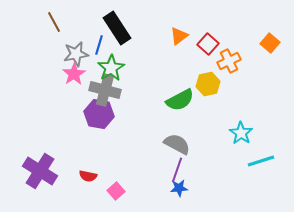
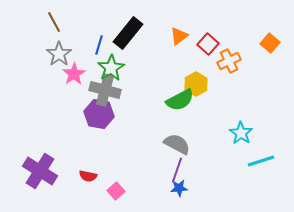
black rectangle: moved 11 px right, 5 px down; rotated 72 degrees clockwise
gray star: moved 17 px left; rotated 25 degrees counterclockwise
yellow hexagon: moved 12 px left; rotated 15 degrees counterclockwise
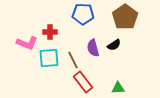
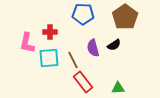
pink L-shape: rotated 80 degrees clockwise
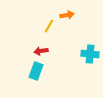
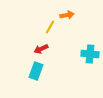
yellow line: moved 1 px right, 1 px down
red arrow: moved 2 px up; rotated 16 degrees counterclockwise
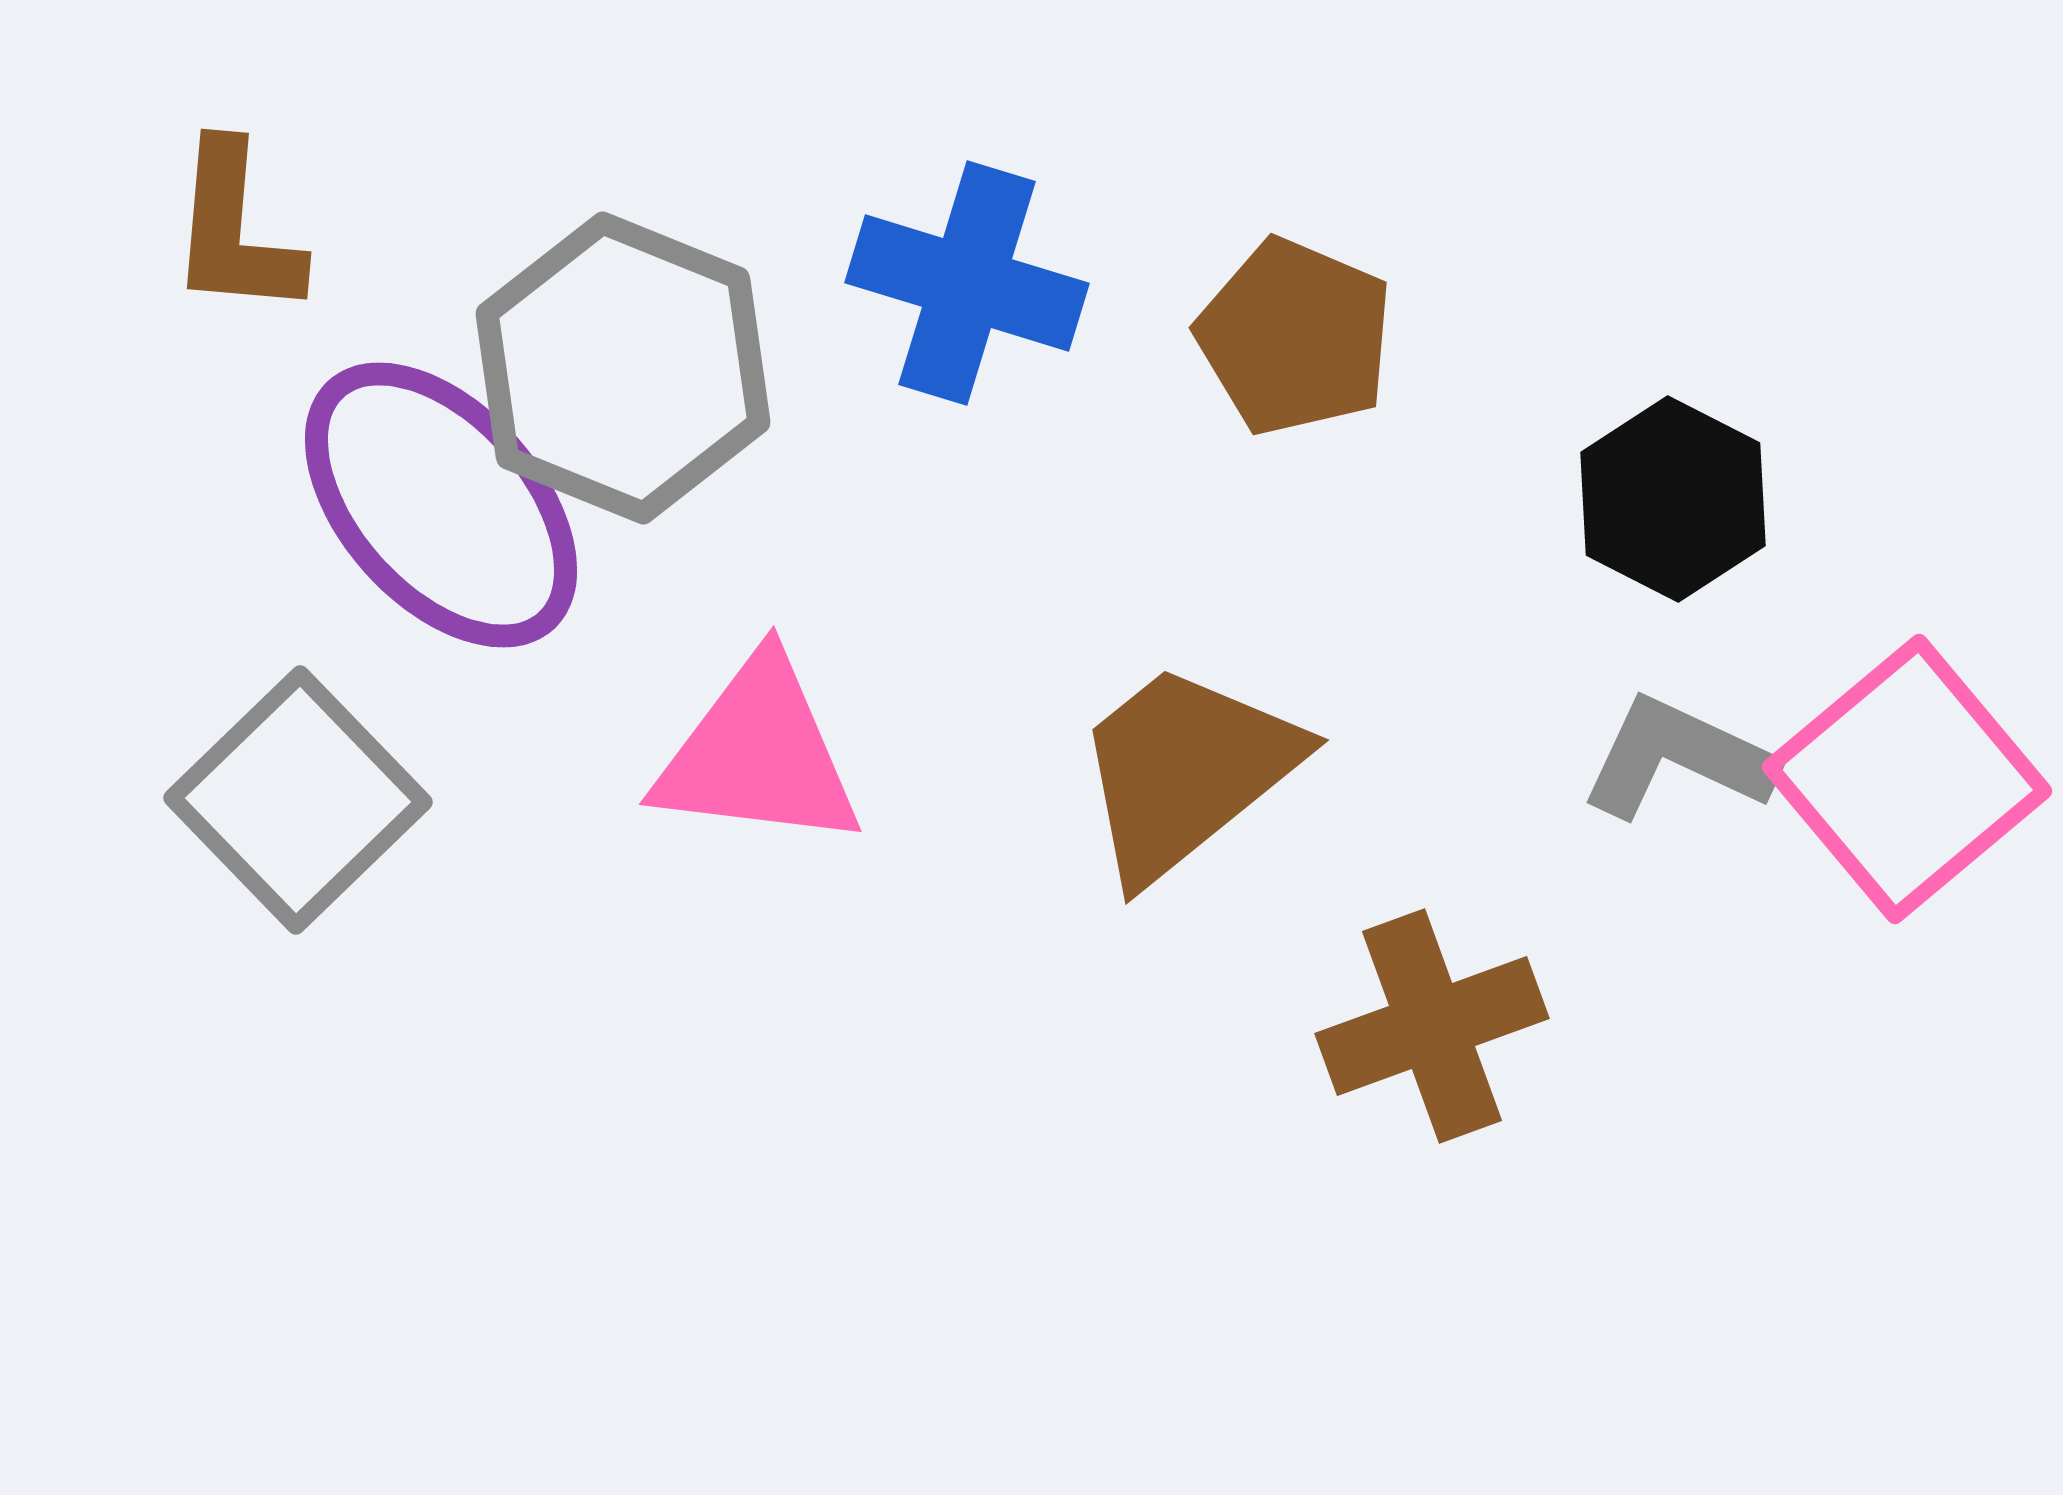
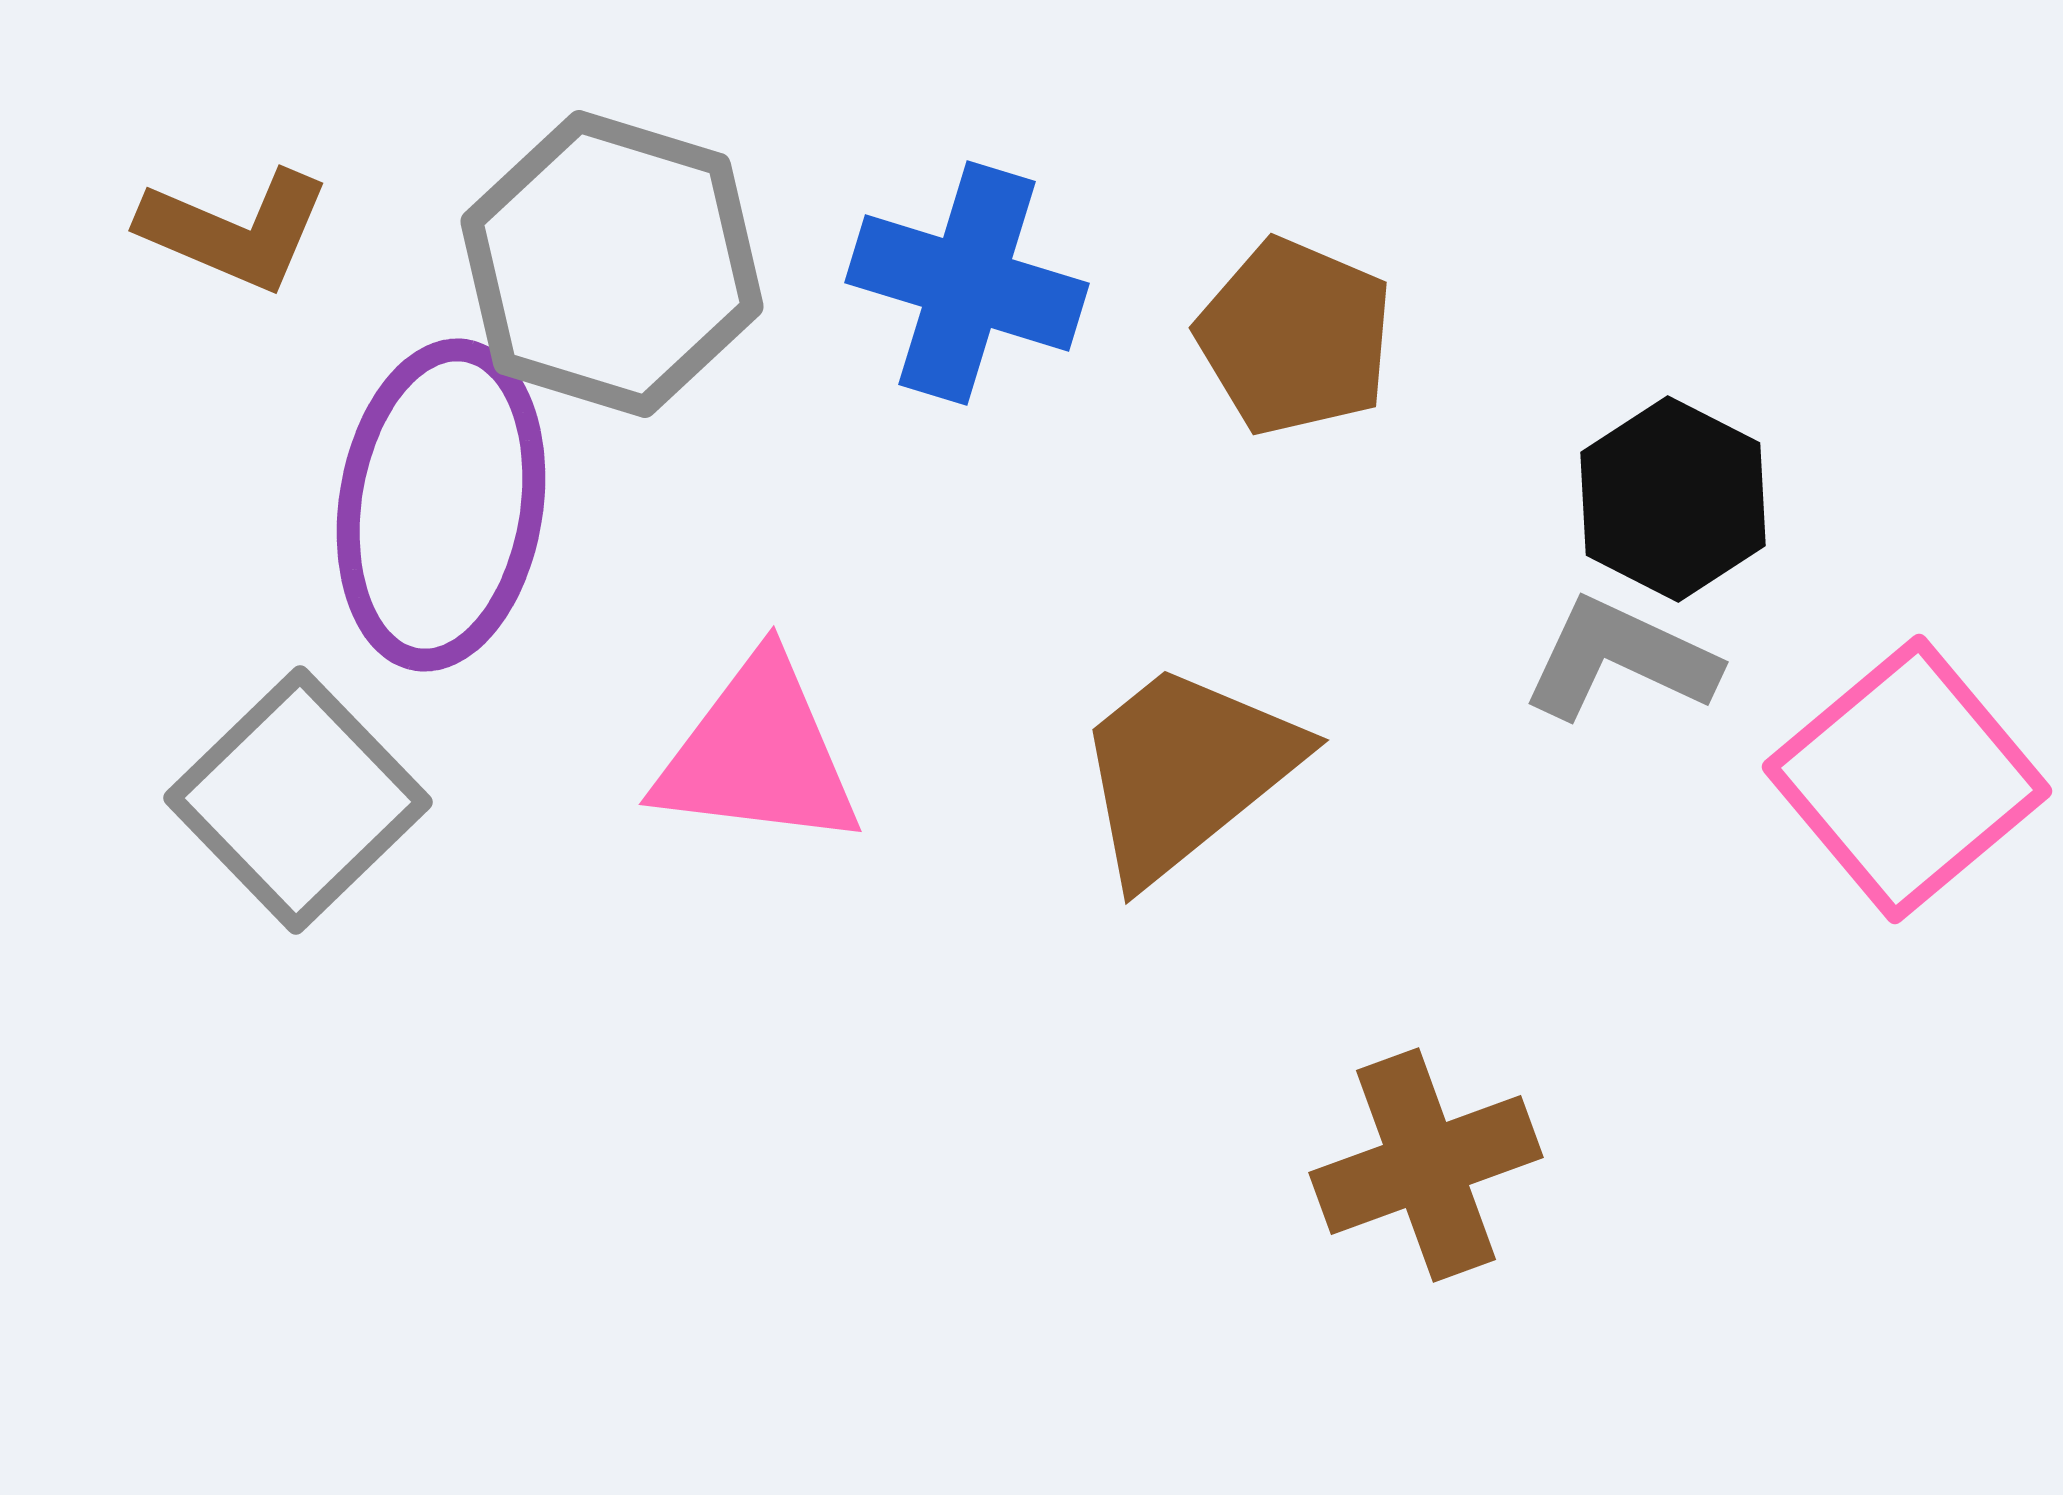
brown L-shape: rotated 72 degrees counterclockwise
gray hexagon: moved 11 px left, 104 px up; rotated 5 degrees counterclockwise
purple ellipse: rotated 51 degrees clockwise
gray L-shape: moved 58 px left, 99 px up
brown cross: moved 6 px left, 139 px down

● ● ● ●

### What this task involves
Please transcribe the entries precisely and omit any images they hold.

### Written answer
black rectangle: moved 11 px right, 5 px down; rotated 72 degrees clockwise
gray star: moved 17 px left; rotated 25 degrees counterclockwise
yellow hexagon: moved 12 px left; rotated 15 degrees counterclockwise
pink L-shape: rotated 80 degrees clockwise
yellow line: moved 1 px right, 1 px down
red arrow: moved 2 px up; rotated 16 degrees counterclockwise
brown L-shape: rotated 72 degrees counterclockwise
gray hexagon: moved 11 px left, 104 px up; rotated 5 degrees counterclockwise
purple ellipse: rotated 51 degrees clockwise
gray L-shape: moved 58 px left, 99 px up
brown cross: moved 6 px left, 139 px down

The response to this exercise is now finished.